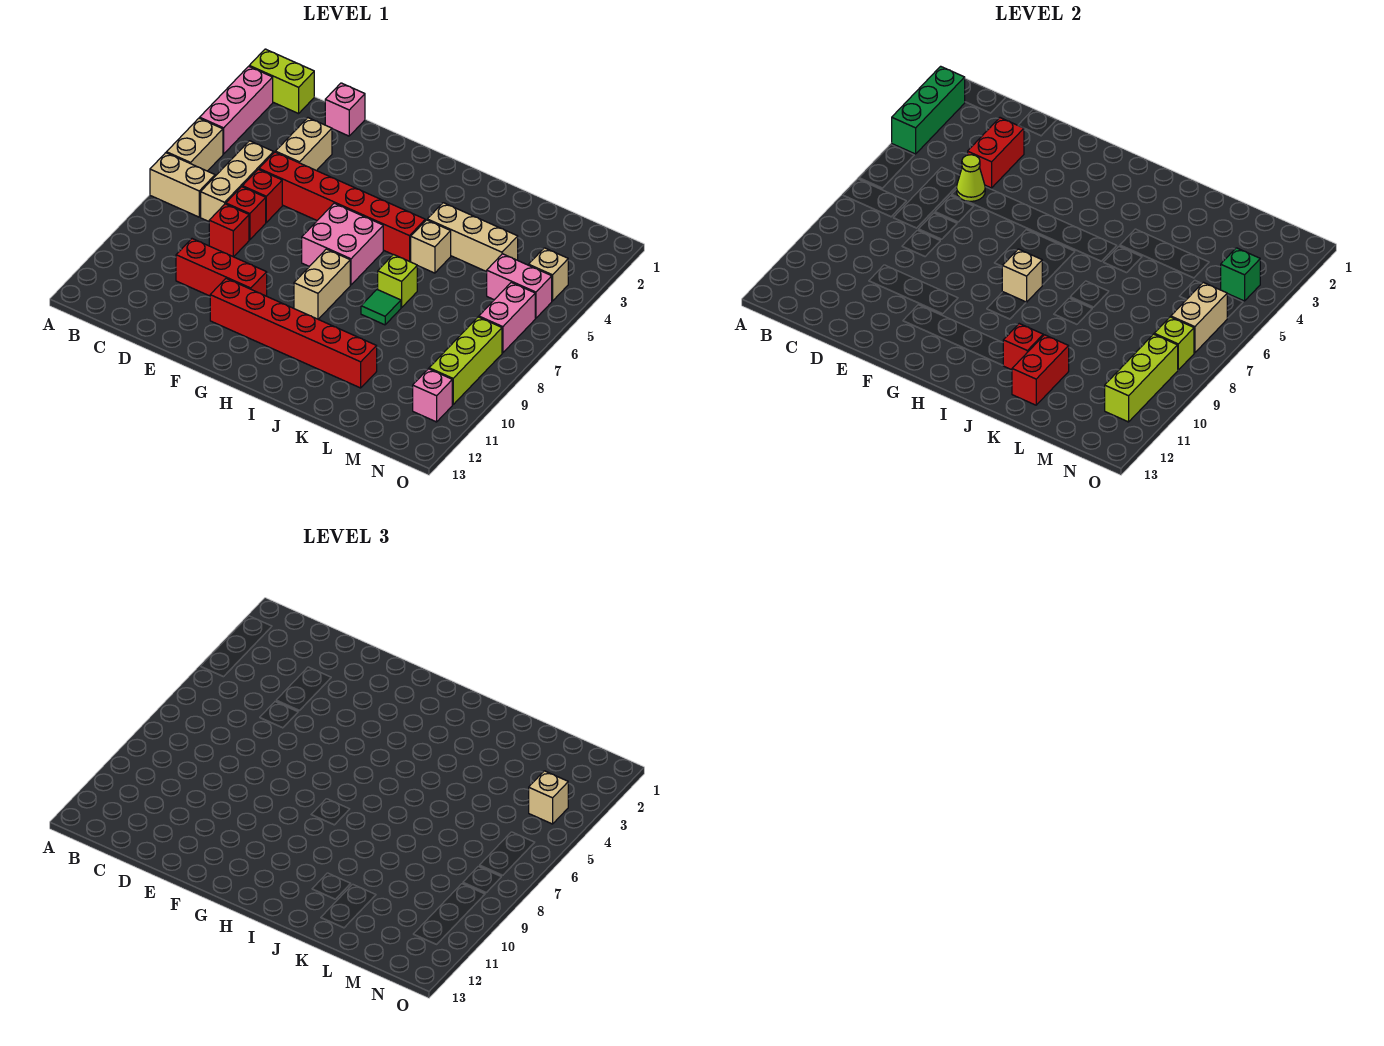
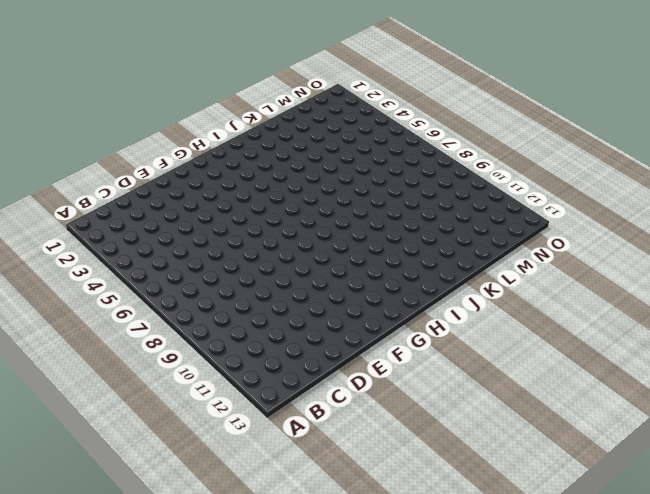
none -> lime brick A1:B1 level 1
none -> pink brick A2:A4 level 1
none -> tan brick A5:A6 level 1
none -> tan brick A7:B7 level 1

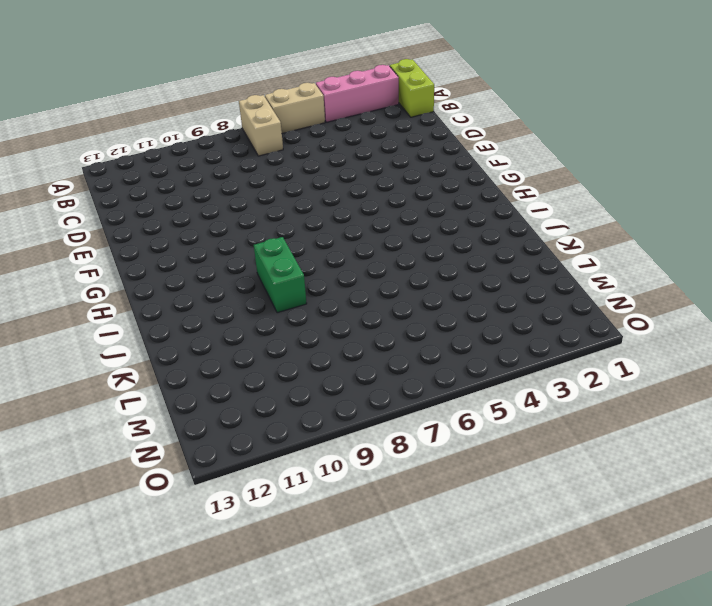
green brick I9:J9 level 1 -> none
none -> tan brick C5:C7 level 1
none -> pink brick D1 level 1
none -> tan brick D3:D4 level 1
none -> red brick D5:I5 level 1

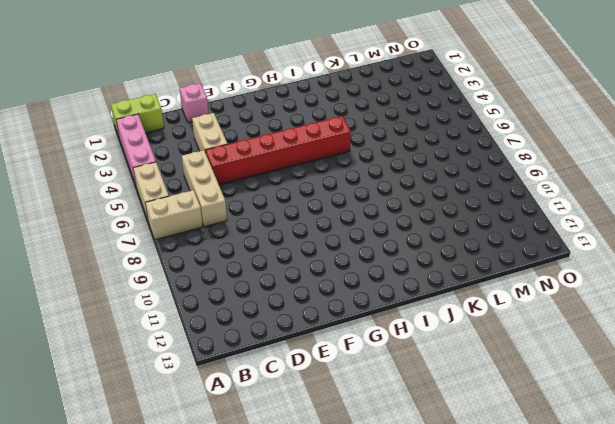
none -> red brick D6 level 1
none -> red brick D7 level 1
none -> red brick D8 level 1
none -> red brick D10:F10 level 1

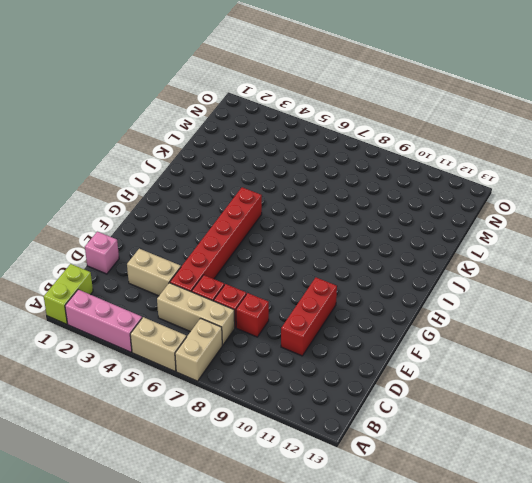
none -> red brick F11:K11 level 1
none -> pink brick G6:H7 level 1
none -> tan brick H8:H9 level 1
none -> tan brick J4:L4 level 1

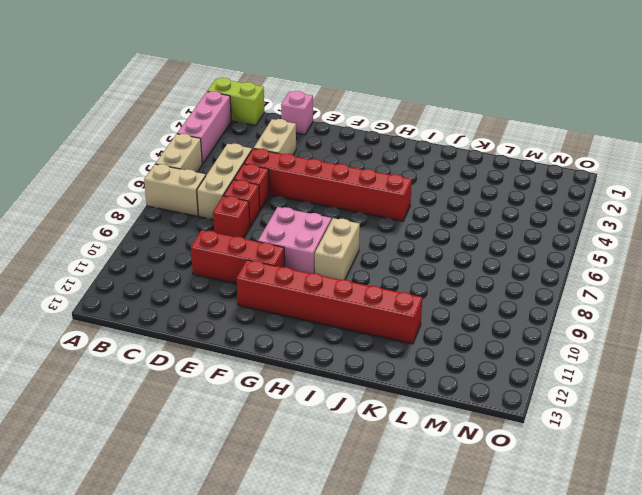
pink brick F8:G9 level 1 -> pink brick G6:H7 level 1
none -> tan brick J4:L4 level 1
none -> tan brick J5 level 1
none -> lime brick J7 level 1
none -> green tile J8 level 1

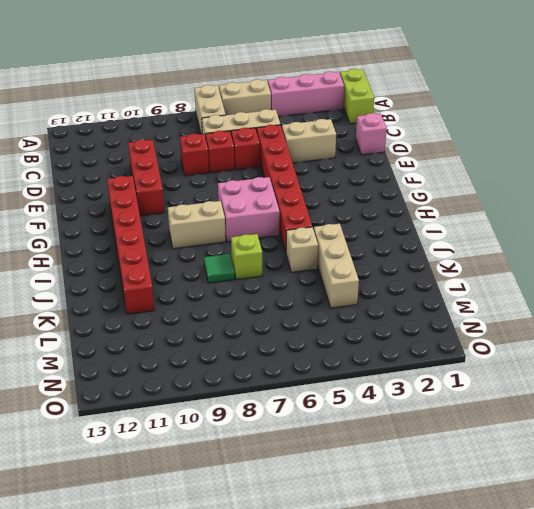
none -> pink brick M5:N5 level 1
none -> tan brick N4 level 1
none -> pink brick N6:N7 level 1
none -> lime brick N8:N10 level 1

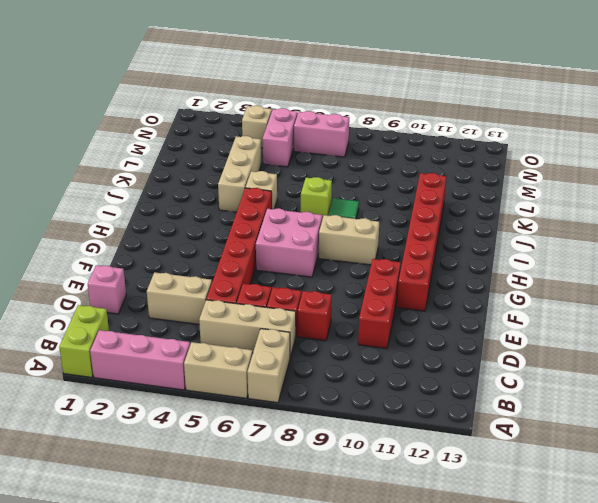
none -> lime brick N8:N10 level 1
none -> pink brick N11 level 1
none -> green brick A2:A4 level 2
none -> red brick D3:D4 level 2

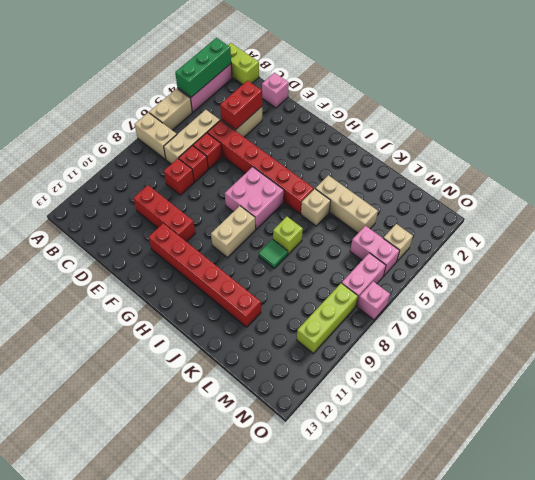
pink brick O7 level 1 -> pink brick N11 level 1
none -> lime cone D5 level 2
none -> tan brick H8 level 2
none -> red brick J11 level 2
none -> red brick K11:K12 level 2

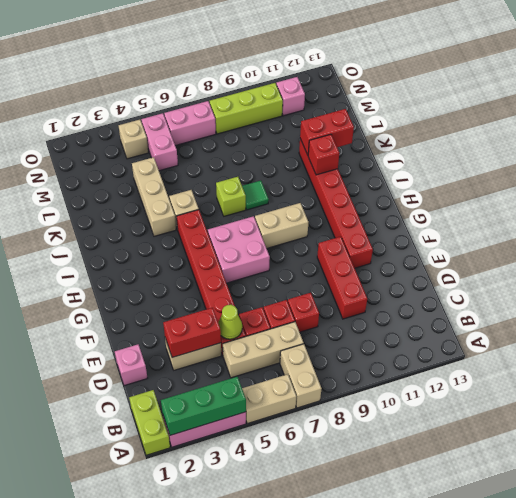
none -> tan brick H8 level 2
none -> green brick N4 level 2
none -> tan brick N6:N7 level 2
none -> lime brick N8 level 2

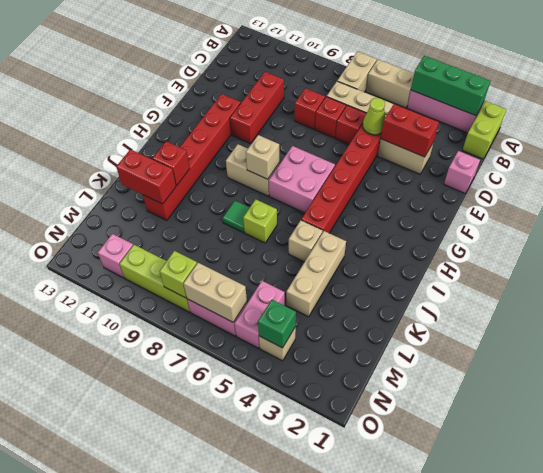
none -> lime brick N9:N11 level 2
none -> tan brick N4 level 3

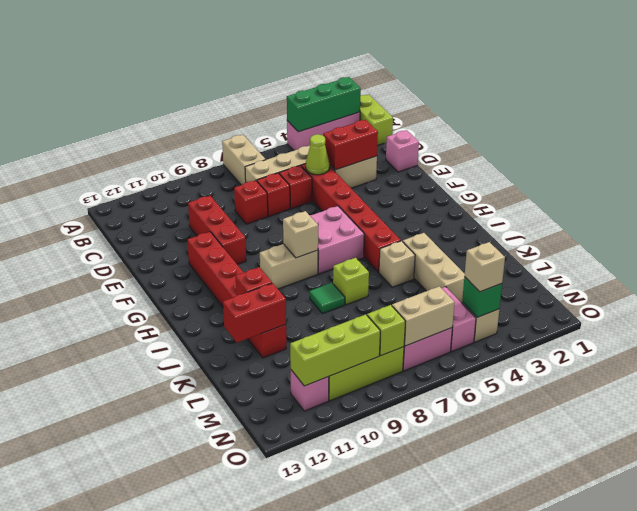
none -> tan brick A5:A6 level 1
####
*TASK DIRECTIONS*
Would you show each line of the material above that contains the string "lime"?

*YOUR SOLUTION*
none -> lime brick A1:B1 level 1
none -> lime brick J7 level 1
none -> lime brick N8:N10 level 1
none -> lime brick N8:N10 level 1
none -> lime cone D5 level 2
none -> lime brick N8 level 2
none -> lime brick N9:N11 level 2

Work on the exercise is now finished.